Please return the listing below word for word, minus its pictures.

-.-.-

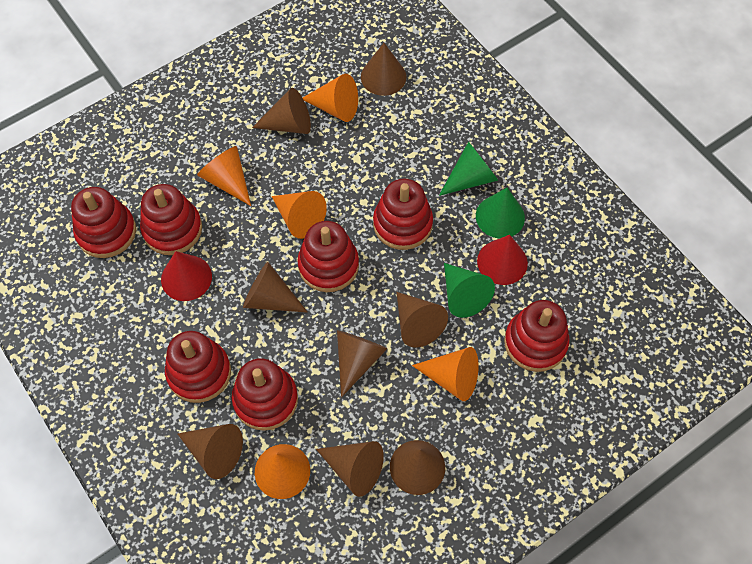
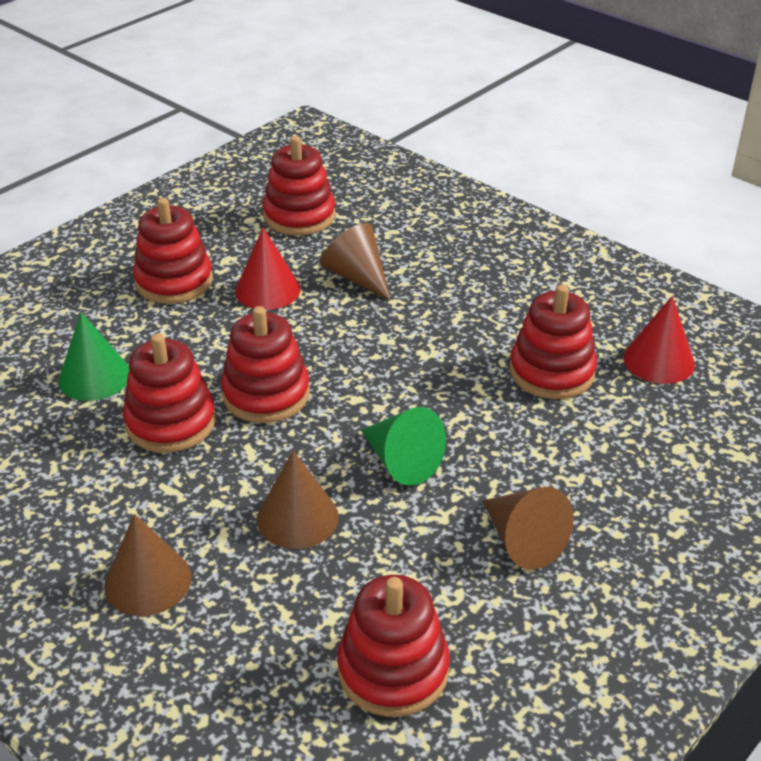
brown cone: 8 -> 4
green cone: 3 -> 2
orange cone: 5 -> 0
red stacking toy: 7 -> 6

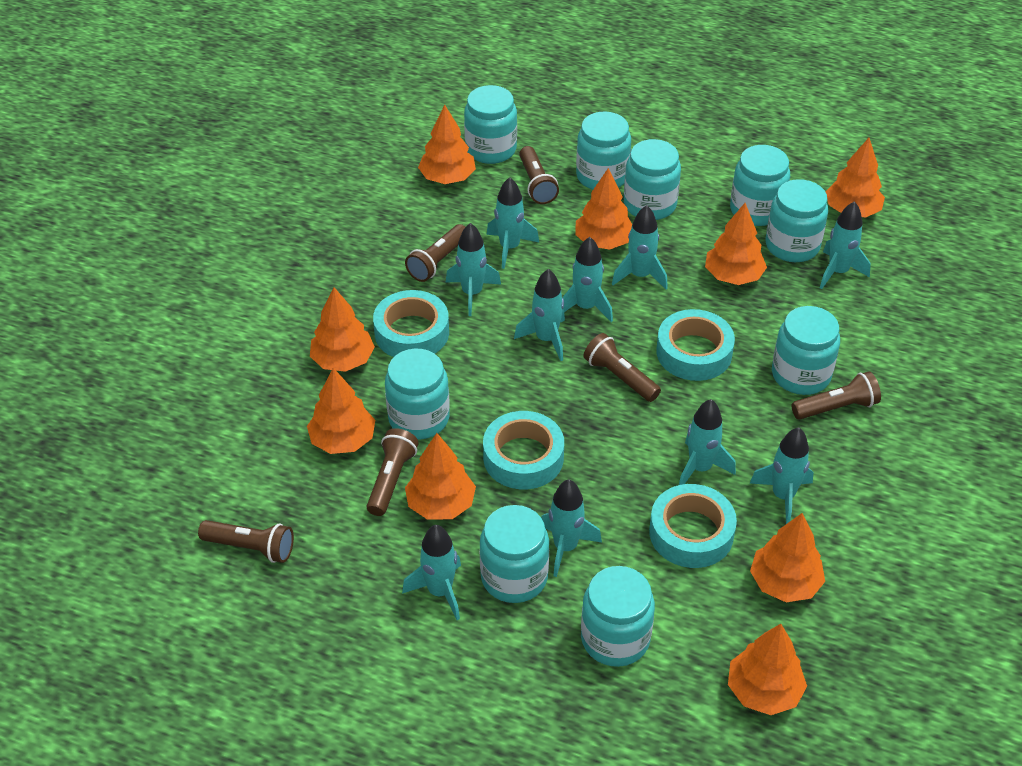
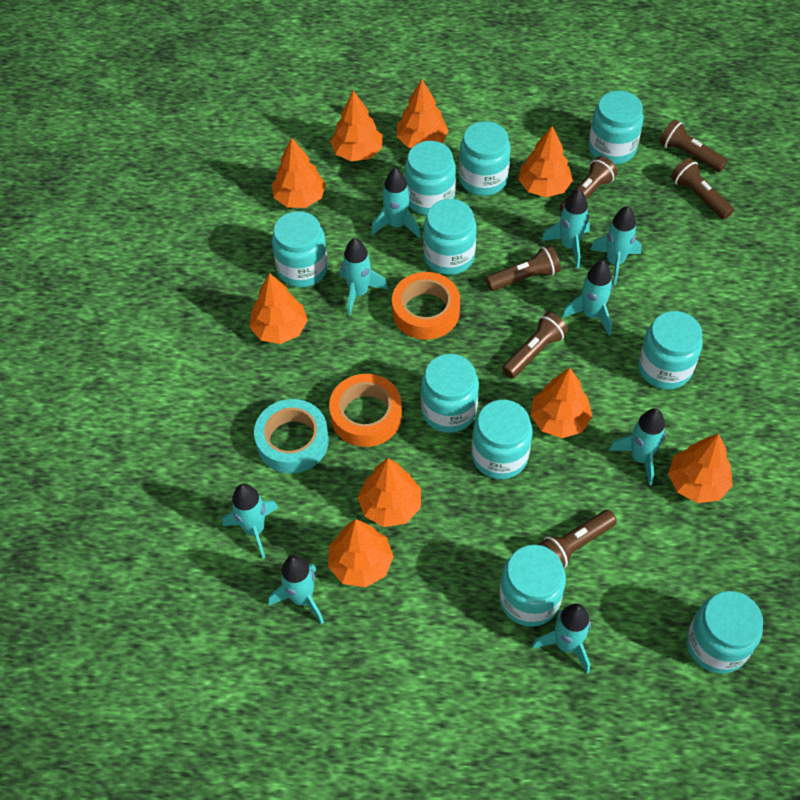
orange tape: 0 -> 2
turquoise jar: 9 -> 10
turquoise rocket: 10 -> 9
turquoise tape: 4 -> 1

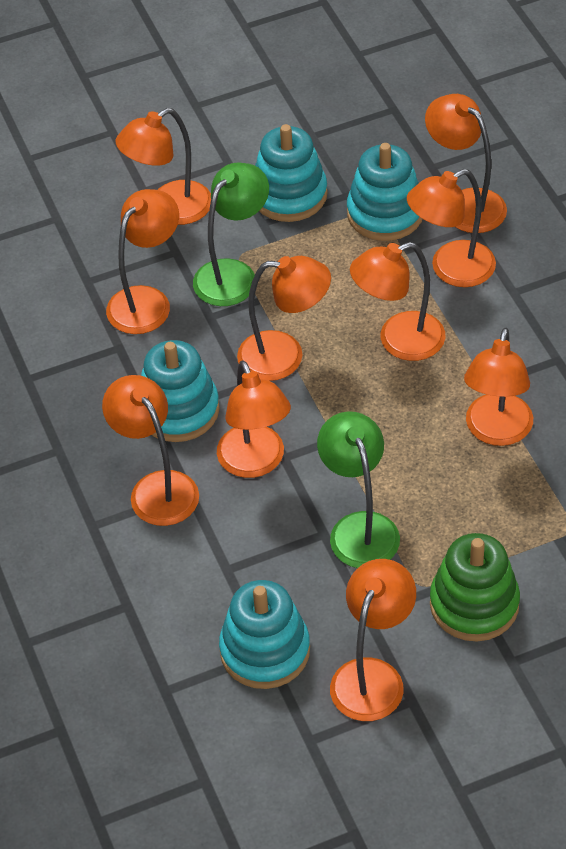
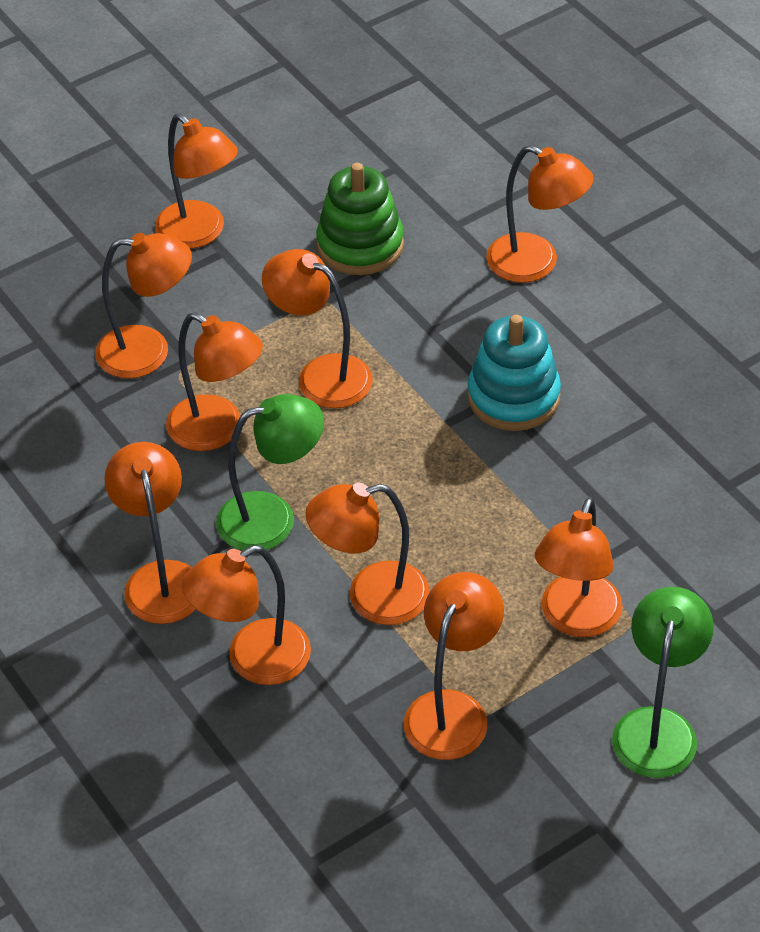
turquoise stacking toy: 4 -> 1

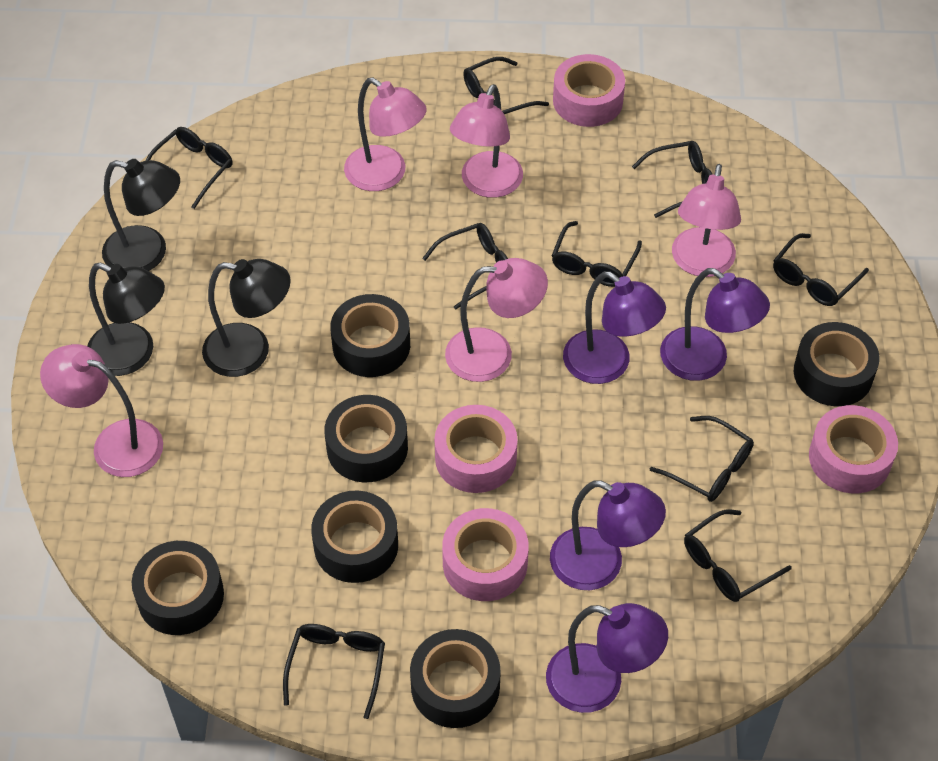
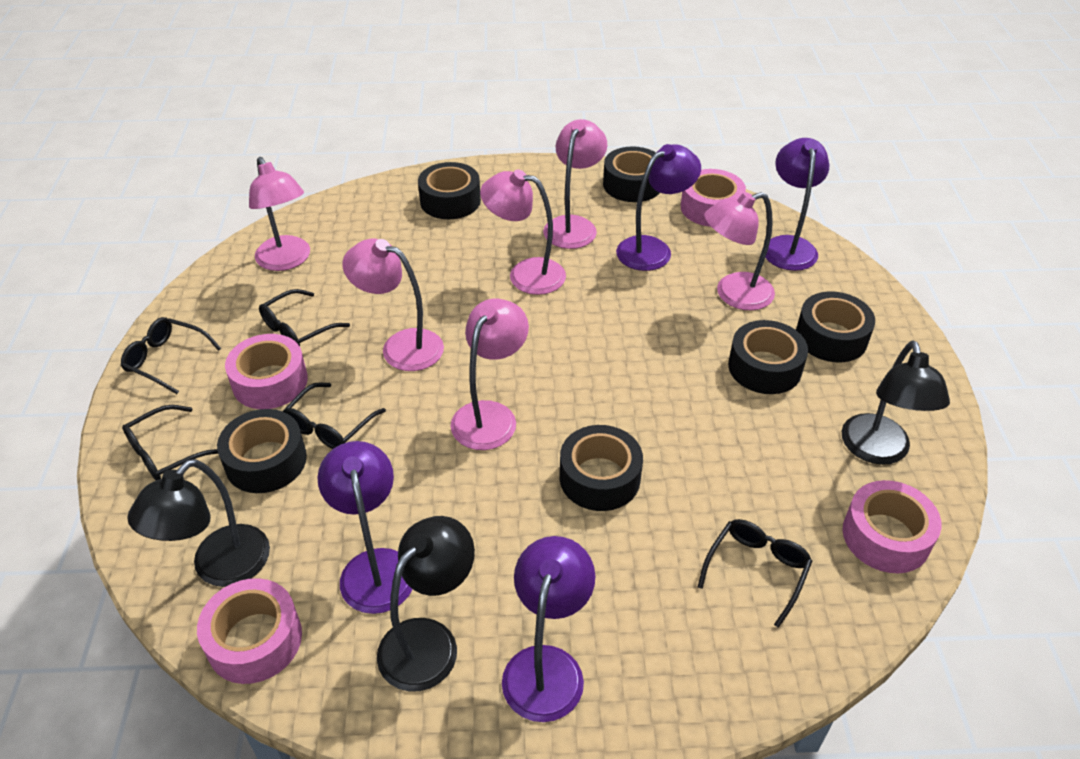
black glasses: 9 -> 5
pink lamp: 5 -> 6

-.-.-

Solution to this exercise.
brown cone: 8 -> 4
green cone: 3 -> 2
orange cone: 5 -> 0
red stacking toy: 7 -> 6

orange tape: 0 -> 2
turquoise jar: 9 -> 10
turquoise rocket: 10 -> 9
turquoise tape: 4 -> 1

turquoise stacking toy: 4 -> 1

black glasses: 9 -> 5
pink lamp: 5 -> 6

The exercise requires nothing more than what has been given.